(Saved entries)

^^^^^^^^^^^^^^^^

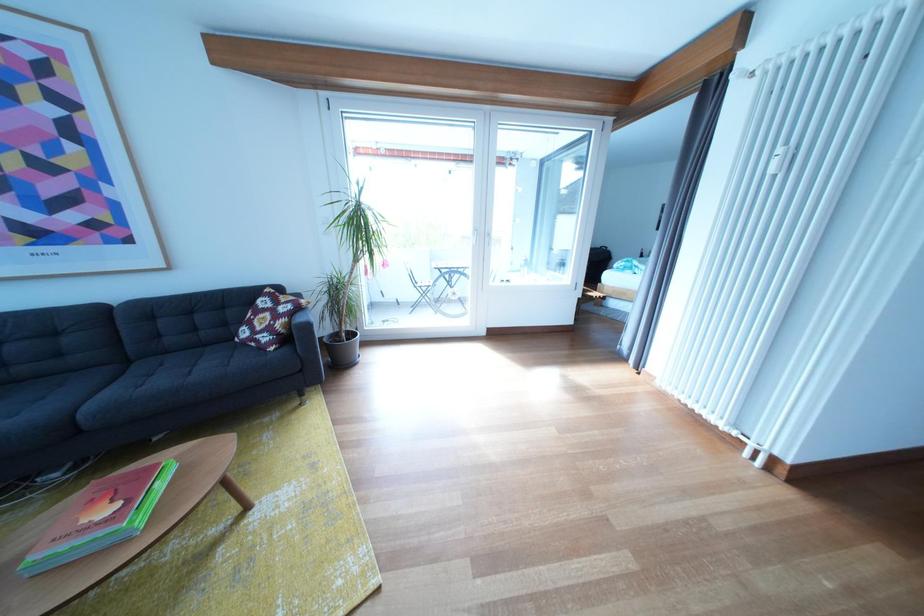
Identify the location of potted plant. (350, 265).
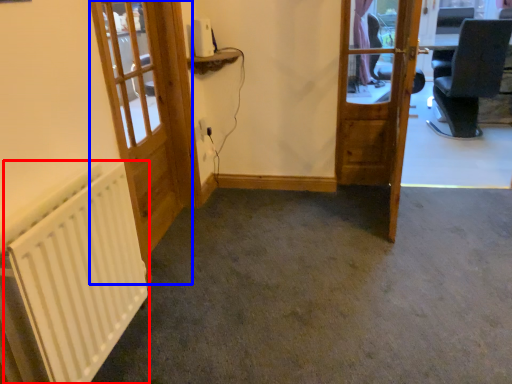
Question: Which object is closer to the camera taking this photo, radiator (highlighted by a red box) or door (highlighted by a blue box)?

Choices:
 (A) radiator
 (B) door

Answer: (A)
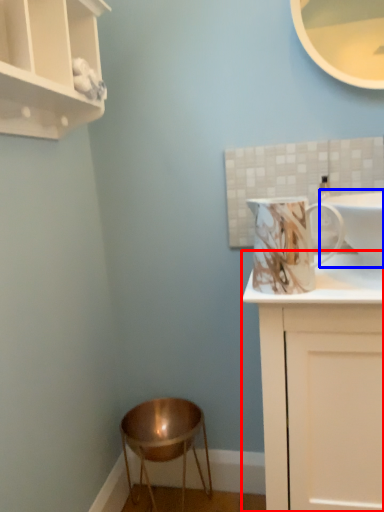
Question: Which object appears closest to the camera in this image, cabinetry (highlighted by a red box) or sink (highlighted by a blue box)?

Choices:
 (A) cabinetry
 (B) sink

Answer: (A)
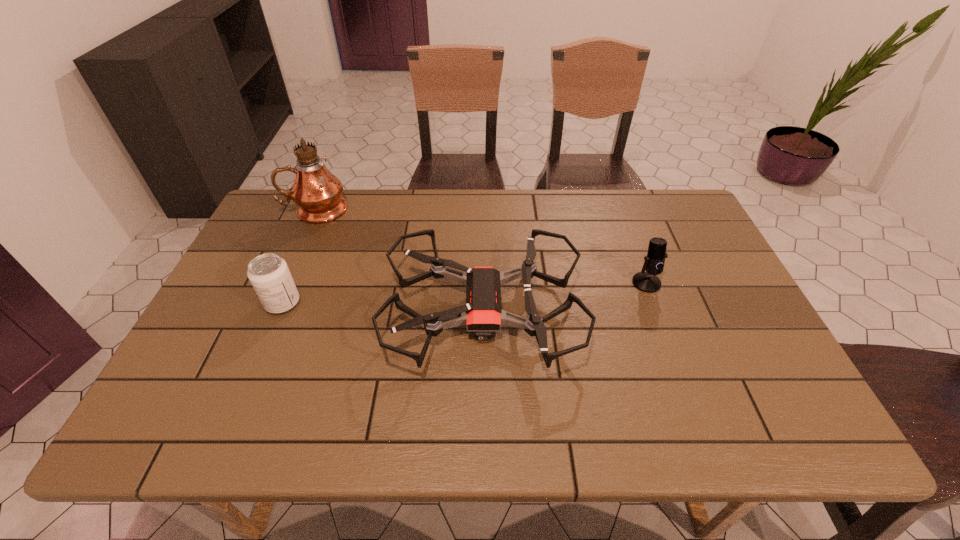
This screenshot has height=540, width=960. I want to click on free spot that satisfies the following two spatial constraints: 1. on the stand of the rightmost object; 2. with the camera facing forward on the second object from right to left, so click(658, 312).

Where is `free region that satisfies the following two spatial constraints: 1. on the stand of the rightmost object; 2. with the camera facing forward on the second object from right to left`? The width and height of the screenshot is (960, 540). free region that satisfies the following two spatial constraints: 1. on the stand of the rightmost object; 2. with the camera facing forward on the second object from right to left is located at coordinates (658, 312).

^^^^^^^^^^^^^^^^

● **WHAT TO WORK ON**
Count the lines of the records that contain the word "stand". Reply with the number only.

● **SOLUTION TO THE PROBLEM**
2